*Written instruction*: Return the data from the line containing "white line: moved 3 px right, 2 px up" through the line containing "gray rectangle: moved 4 px left", copied line for line without any changes.

*Provided data*:
-------------------------
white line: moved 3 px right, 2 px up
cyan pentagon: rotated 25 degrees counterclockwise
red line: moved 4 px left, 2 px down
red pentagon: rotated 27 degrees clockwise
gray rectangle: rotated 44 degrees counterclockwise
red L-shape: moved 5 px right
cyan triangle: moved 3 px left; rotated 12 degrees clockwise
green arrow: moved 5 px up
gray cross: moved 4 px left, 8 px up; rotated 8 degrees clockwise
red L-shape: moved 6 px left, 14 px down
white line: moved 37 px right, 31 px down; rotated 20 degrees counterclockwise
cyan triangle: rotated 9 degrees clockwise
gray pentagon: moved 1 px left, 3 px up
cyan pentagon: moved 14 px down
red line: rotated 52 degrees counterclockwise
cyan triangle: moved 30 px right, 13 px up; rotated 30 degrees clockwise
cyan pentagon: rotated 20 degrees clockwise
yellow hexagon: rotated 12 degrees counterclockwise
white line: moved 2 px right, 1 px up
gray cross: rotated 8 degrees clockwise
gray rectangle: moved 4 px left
-------------------------
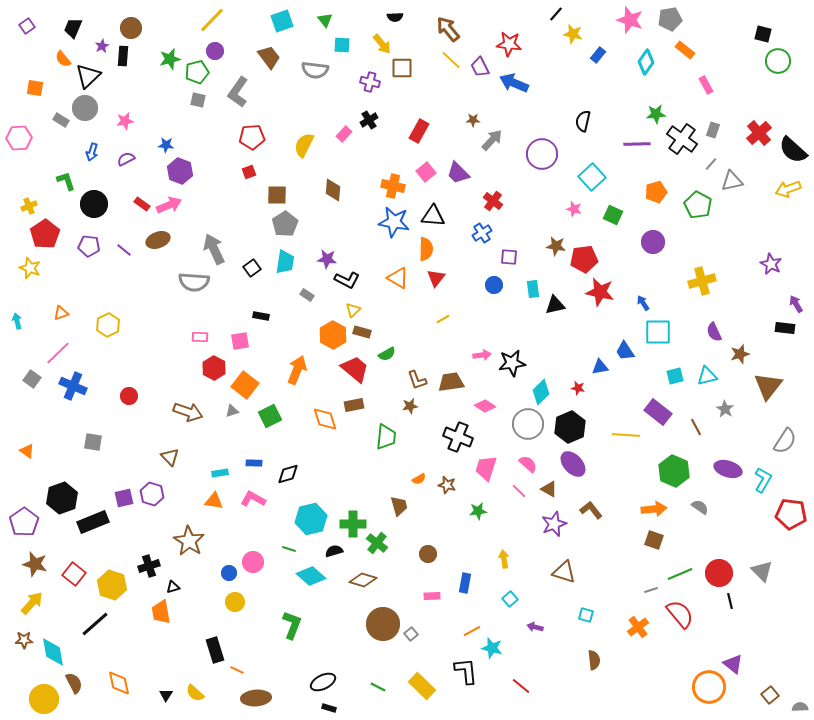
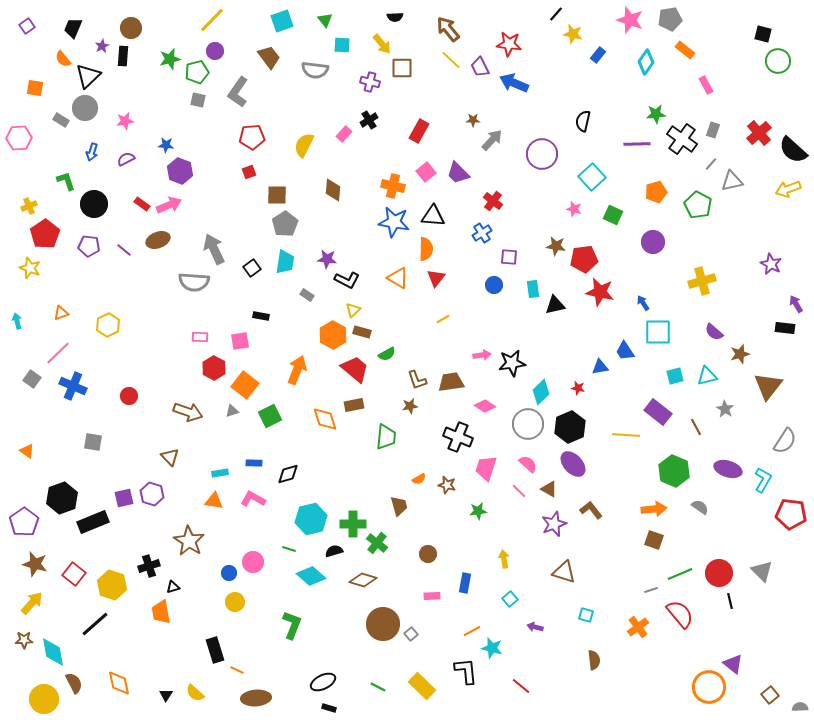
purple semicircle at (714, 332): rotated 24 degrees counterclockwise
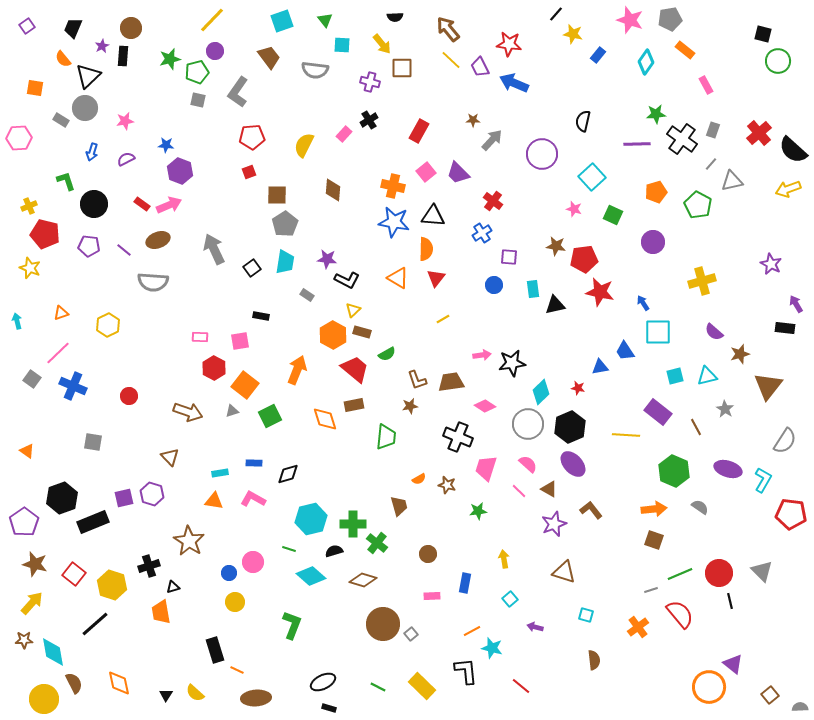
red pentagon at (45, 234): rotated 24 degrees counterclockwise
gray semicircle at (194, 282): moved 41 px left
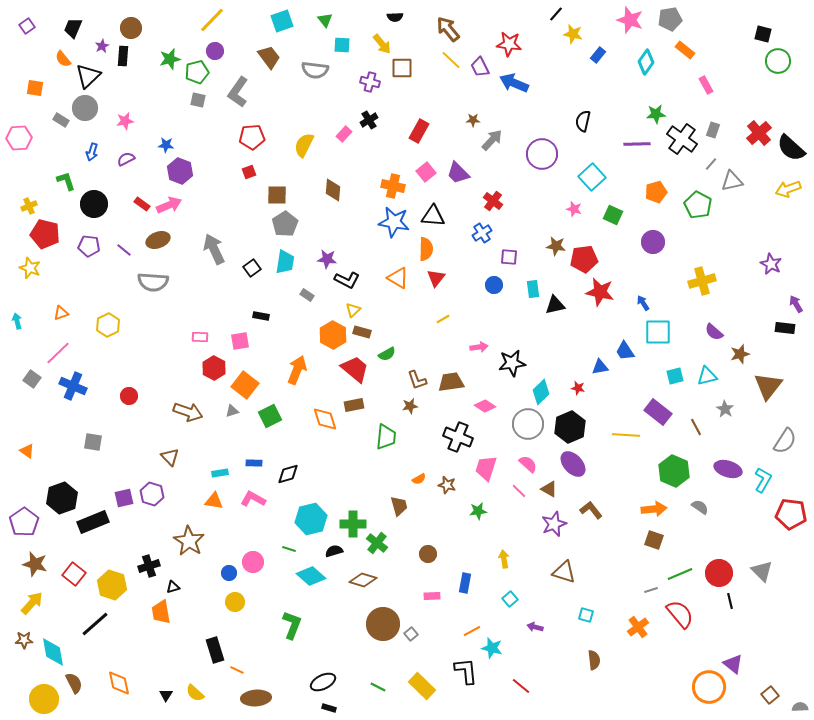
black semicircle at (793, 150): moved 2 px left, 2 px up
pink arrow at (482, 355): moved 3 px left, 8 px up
-------------------------
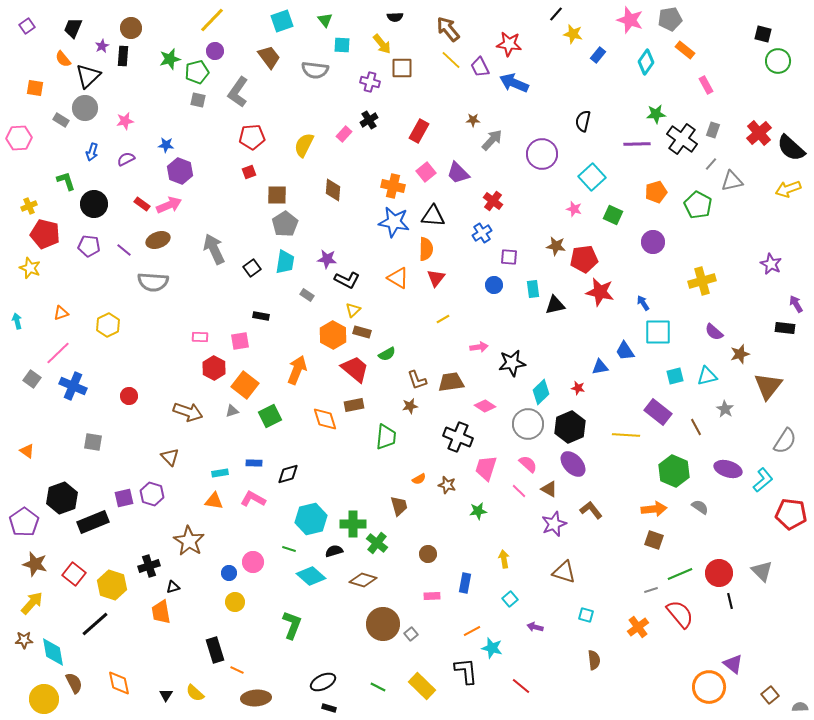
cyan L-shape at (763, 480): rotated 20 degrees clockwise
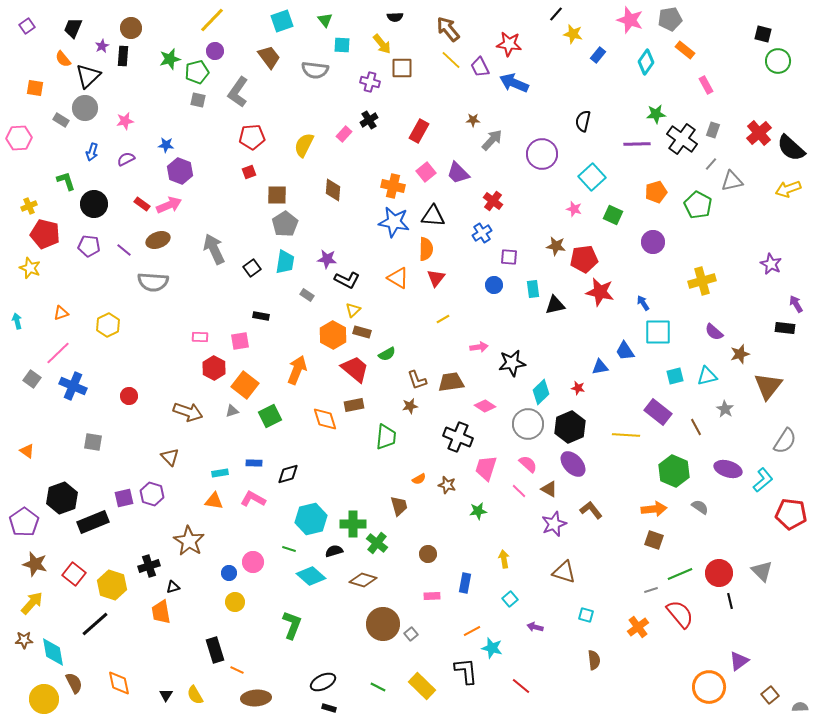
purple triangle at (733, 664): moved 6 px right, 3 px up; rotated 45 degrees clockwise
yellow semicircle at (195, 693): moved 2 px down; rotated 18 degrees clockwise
-------------------------
*Result for this exercise*:
white line: moved 3 px right, 2 px up
cyan pentagon: rotated 25 degrees counterclockwise
red line: moved 4 px left, 2 px down
red pentagon: rotated 27 degrees clockwise
gray rectangle: rotated 44 degrees counterclockwise
red L-shape: moved 5 px right
cyan triangle: moved 3 px left; rotated 12 degrees clockwise
green arrow: moved 5 px up
gray cross: moved 4 px left, 8 px up; rotated 8 degrees clockwise
red L-shape: moved 6 px left, 14 px down
white line: moved 37 px right, 31 px down; rotated 20 degrees counterclockwise
cyan triangle: rotated 9 degrees clockwise
gray pentagon: moved 1 px left, 3 px up
cyan pentagon: moved 14 px down
red line: rotated 52 degrees counterclockwise
cyan triangle: moved 30 px right, 13 px up; rotated 30 degrees clockwise
cyan pentagon: rotated 20 degrees clockwise
yellow hexagon: rotated 12 degrees counterclockwise
white line: moved 2 px right, 1 px up
gray cross: rotated 8 degrees clockwise
gray rectangle: moved 4 px left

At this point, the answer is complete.